- _Supplied entries_:
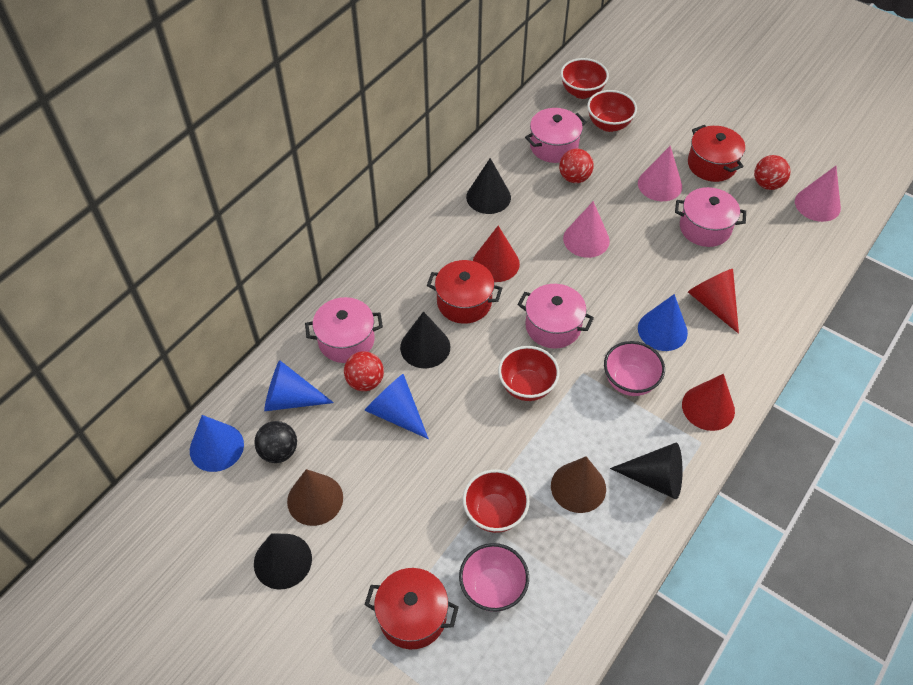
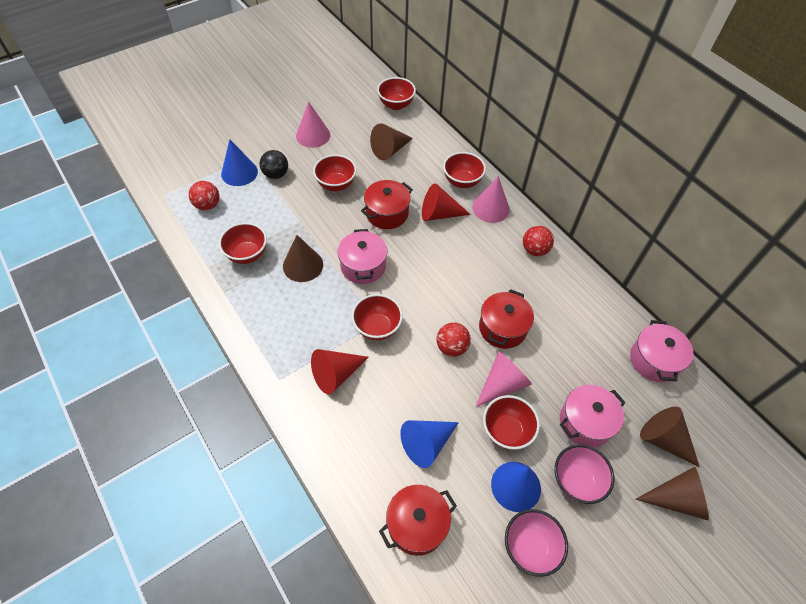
black cone: 4 -> 0
blue cone: 4 -> 3
brown cone: 2 -> 4
pink pot: 4 -> 3
red bowl: 4 -> 6
red cone: 3 -> 2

- _Task prompt_:
Whatever the records hold apart from pictures should be repeated exactly.

- _Response to the task_:
black cone: 4 -> 0
blue cone: 4 -> 3
brown cone: 2 -> 4
pink pot: 4 -> 3
red bowl: 4 -> 6
red cone: 3 -> 2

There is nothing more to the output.